[Dataset records Boundary: Start]

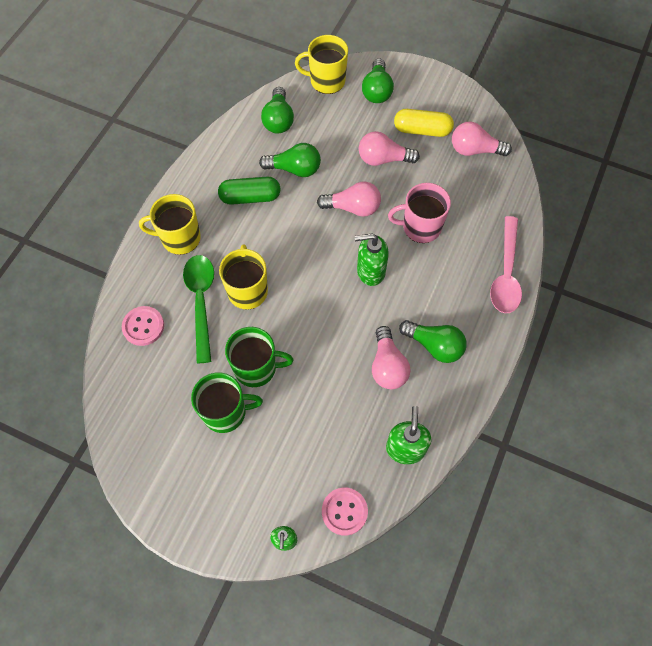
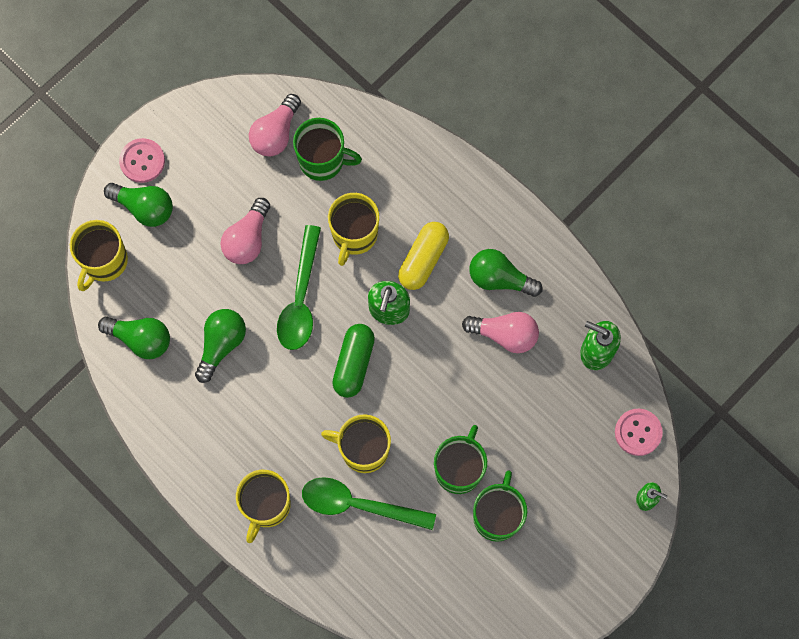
camera: 70 degrees left, 10 degrees up
(143, 326) = (366, 576): pink button -> pink button (142, 161)
(250, 197) = (241, 408): green capsule -> green capsule (353, 363)
(353, 208) = (300, 298): pink light bulb -> green spoon
(420, 227) = (354, 235): pink mug -> yellow mug
(422, 130) = (224, 179): yellow capsule -> yellow capsule (423, 259)
(434, 346) = (499, 278): green light bulb -> green light bulb turned 120 degrees counterclockwise
(469, 187) = (322, 160): none -> green mug
(506, 273) = (444, 171): pink spoon -> none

[Dataset records Boundary: End]

▶ **Exercise instructions**
Beginning with the line above that contains "(420, 227) = (354, 235): pink", copy each line exactly up to and including the line that contains "(434, 346) = (499, 278): green", and go no further.

▶ **Answer to this task**
(420, 227) = (354, 235): pink mug -> yellow mug
(422, 130) = (224, 179): yellow capsule -> yellow capsule (423, 259)
(434, 346) = (499, 278): green light bulb -> green light bulb turned 120 degrees counterclockwise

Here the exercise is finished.